Task item -
Your response should consist solely of the lines from the one containing "(411, 619) = (616, 567): none -> red tree" through the final line of the entries, repeated exactly.

Data extracts -
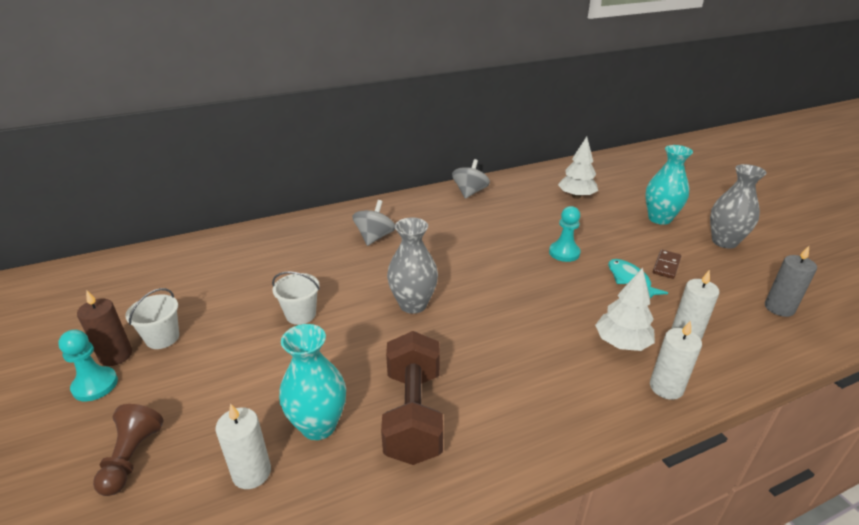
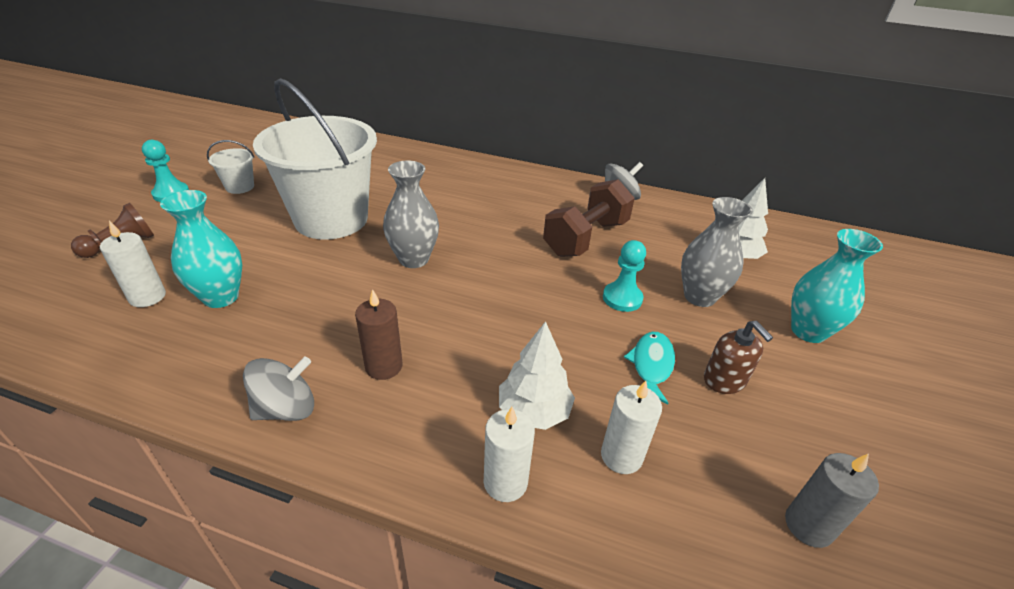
camera: 40 degrees right, 5 degrees up
(116, 355) = (205, 183): brown candle -> brown candle (384, 366)
(301, 314) = (331, 219): white bucket -> white bucket, size x2.48
(374, 237) = (472, 193): grey spinning top -> grey spinning top (286, 408)
(413, 414) = (280, 334): brown dumbbell -> brown dumbbell (585, 238)
(666, 266) = (724, 380): brown domino -> brown soap dispenser
(724, 242) = (863, 406): grey vase -> grey vase (699, 297)

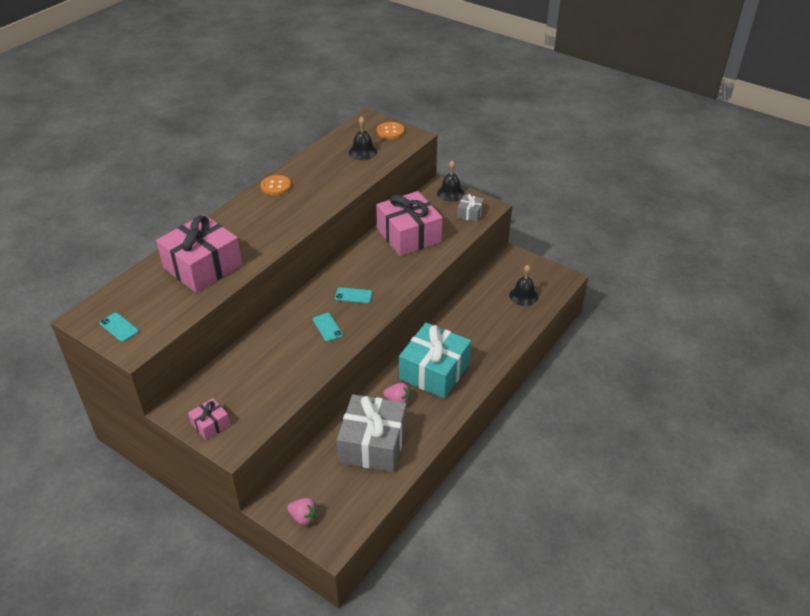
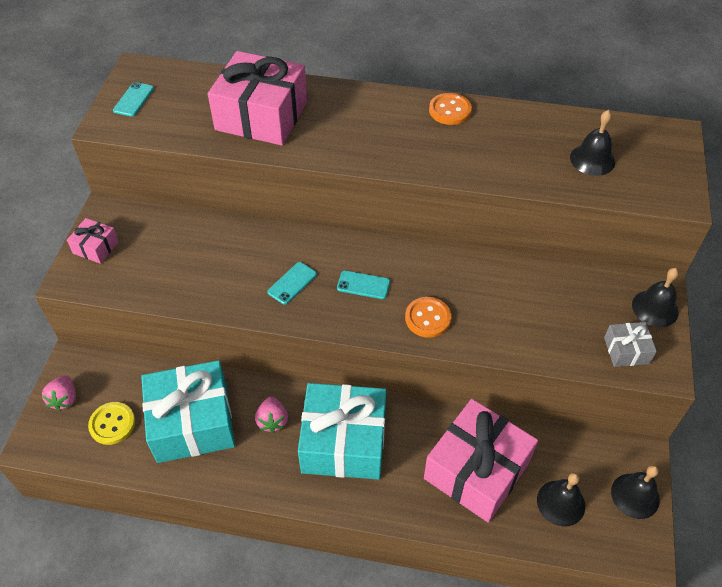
camera: 65 degrees right, 10 degrees up
(345, 491) = (112, 424): none -> yellow button
(353, 295) = (363, 285): turquoise phone -> turquoise phone turned 60 degrees counterclockwise
(373, 444) = (192, 422): grey gift -> turquoise gift
(390, 132) = (667, 169): orange button -> orange button (428, 318)
(408, 235) = (521, 296): pink gift -> pink gift (476, 470)
(534, 268) = (635, 495): none -> black bell

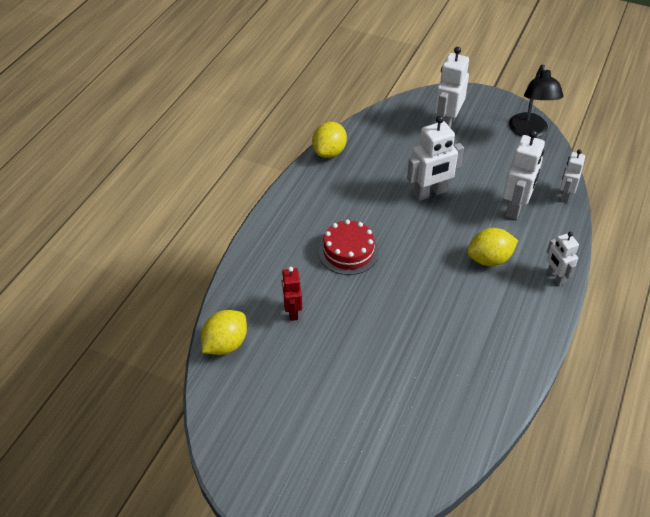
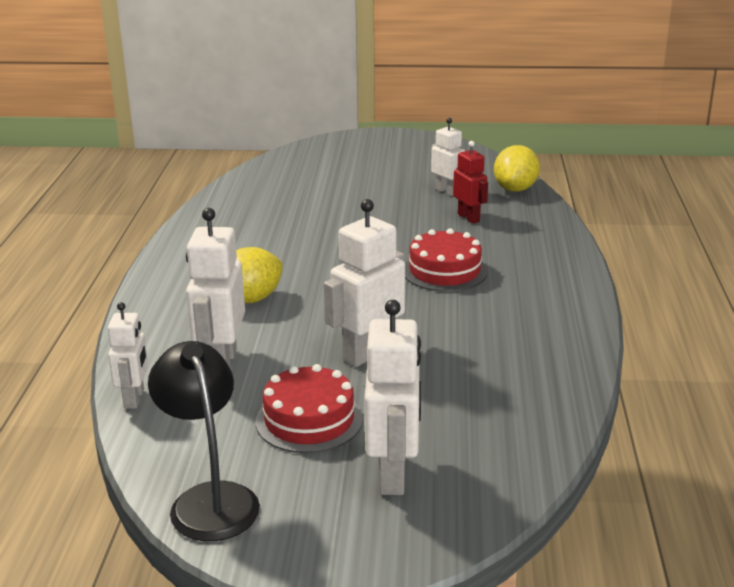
camera: 160 degrees right, 20 degrees down
(329, 152) = (574, 373): yellow lemon -> none
(476, 159) = (309, 420): none -> red cake
(555, 277) = (153, 300): white robot -> white robot (447, 191)

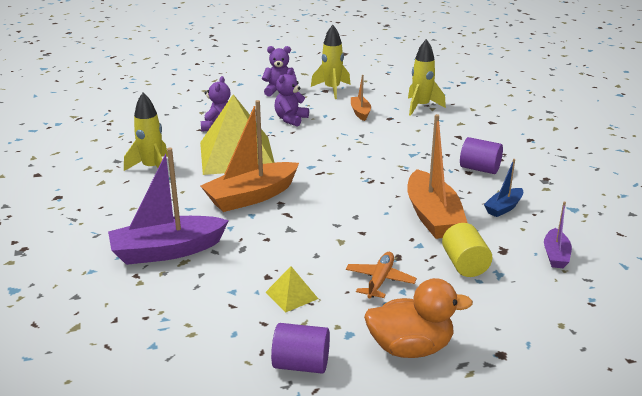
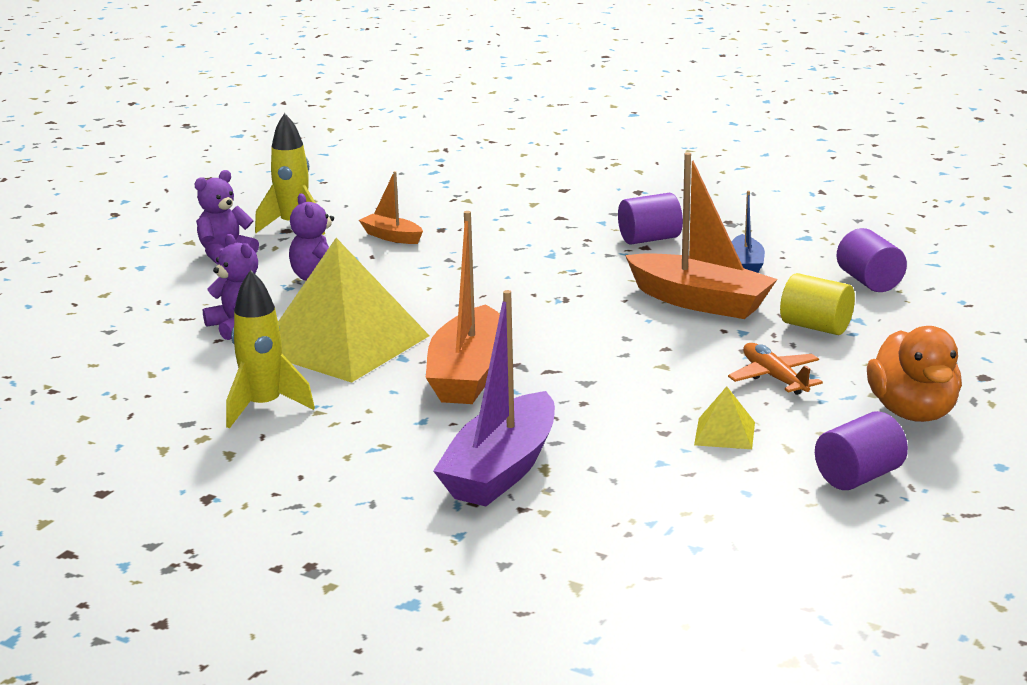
camera: 45 degrees left, 5 degrees down
(410, 348) = (913, 412): orange duck -> orange duck turned 135 degrees clockwise
(421, 107) = (451, 203): yellow rocket -> none
(555, 255) = (869, 282): purple boat -> purple cylinder

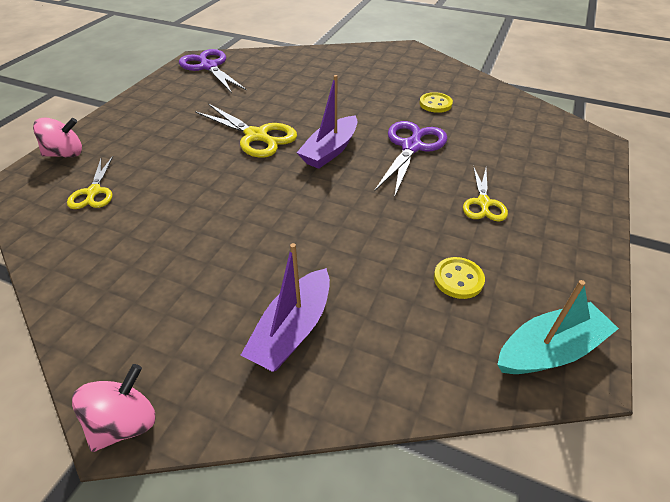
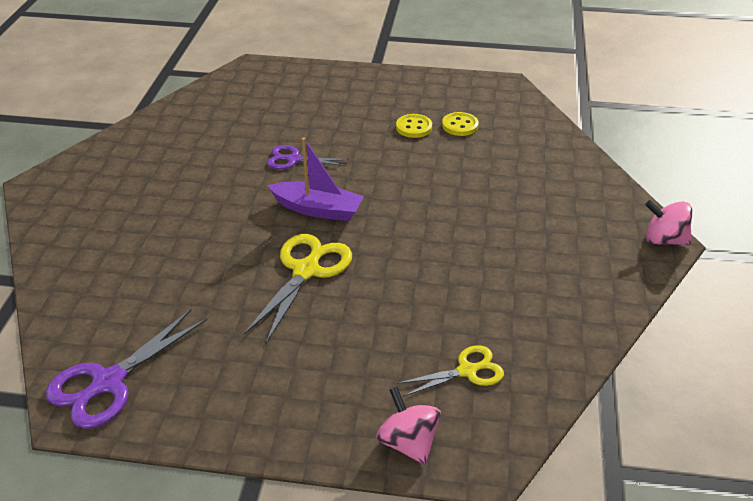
camera: 105 degrees left, 5 degrees down
(292, 330) = (549, 188): purple boat -> none
(411, 147) = (294, 159): purple scissors -> purple scissors, size x0.62
(435, 104) = (200, 151): yellow button -> yellow button (414, 127)
(483, 203) = (367, 118): yellow scissors -> none
(549, 350) = (498, 93): turquoise boat -> none

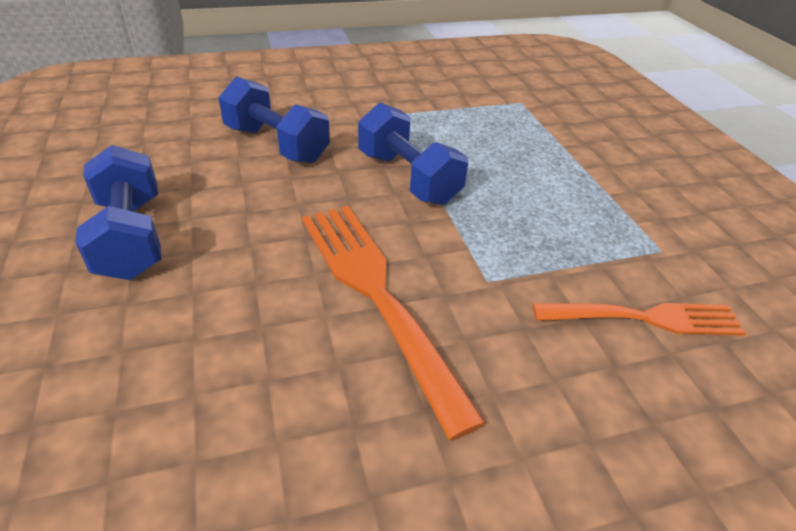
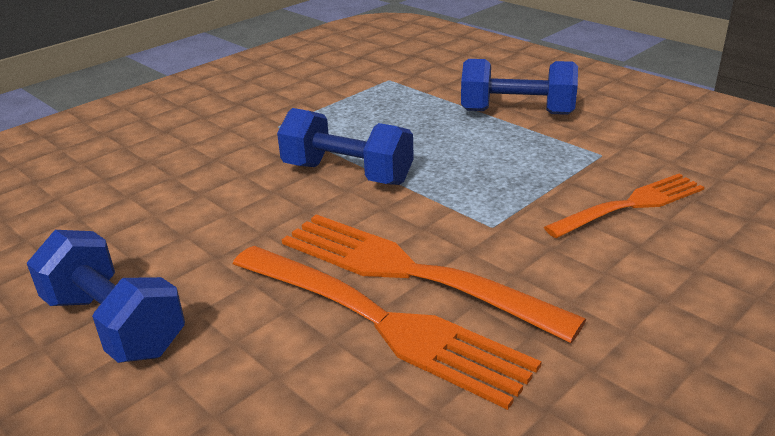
camera: 25 degrees left, 10 degrees down
(276, 145) = (185, 190): blue dumbbell -> blue dumbbell (517, 112)
(311, 331) = (382, 323): none -> orange fork

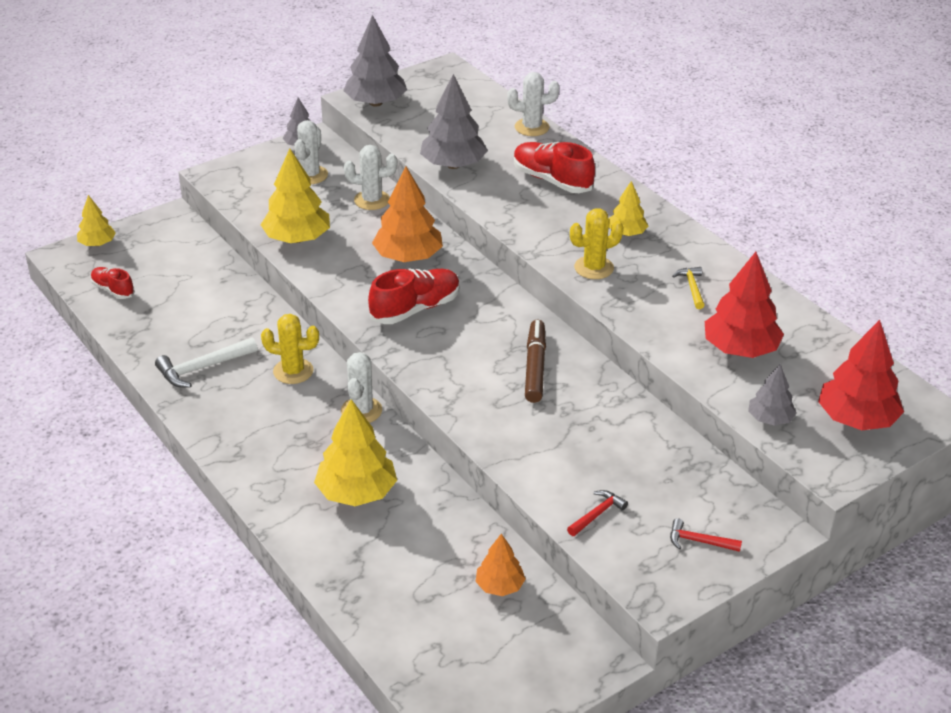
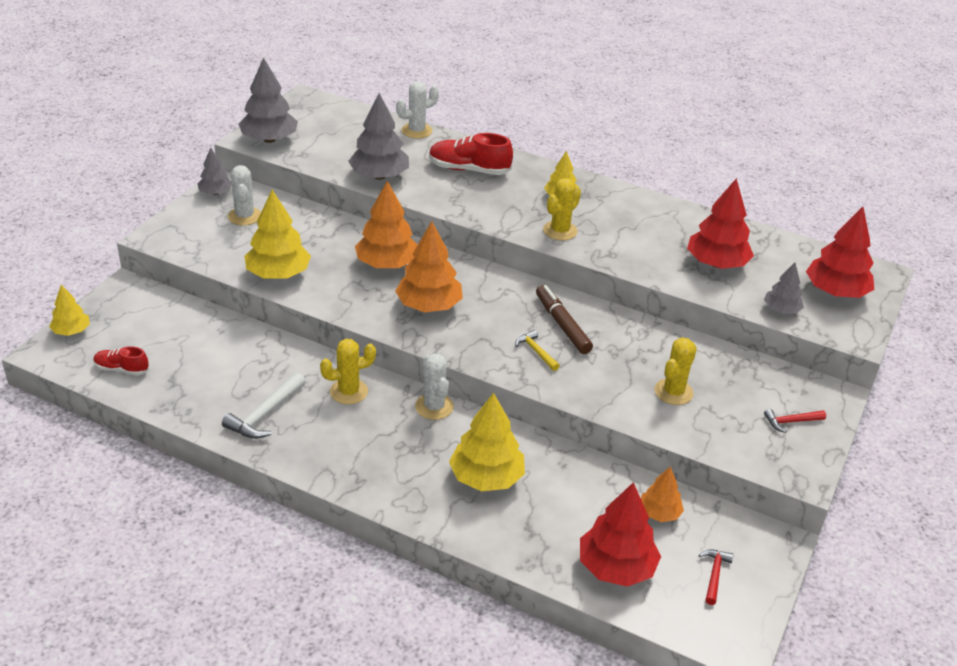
camera: 30 degrees left, 0 degrees up
(372, 200) = (316, 224): white cactus -> none
(411, 619) = (616, 567): none -> red tree
(415, 309) = (429, 305): red shoe -> orange tree
(594, 469) = (673, 392): none -> yellow cactus
(597, 514) = (705, 427): red hammer -> red hammer (714, 575)
(692, 288) = (643, 226): yellow hammer -> yellow hammer (536, 351)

Task output -
(411, 619) = (616, 567): none -> red tree
(415, 309) = (429, 305): red shoe -> orange tree
(594, 469) = (673, 392): none -> yellow cactus
(597, 514) = (705, 427): red hammer -> red hammer (714, 575)
(692, 288) = (643, 226): yellow hammer -> yellow hammer (536, 351)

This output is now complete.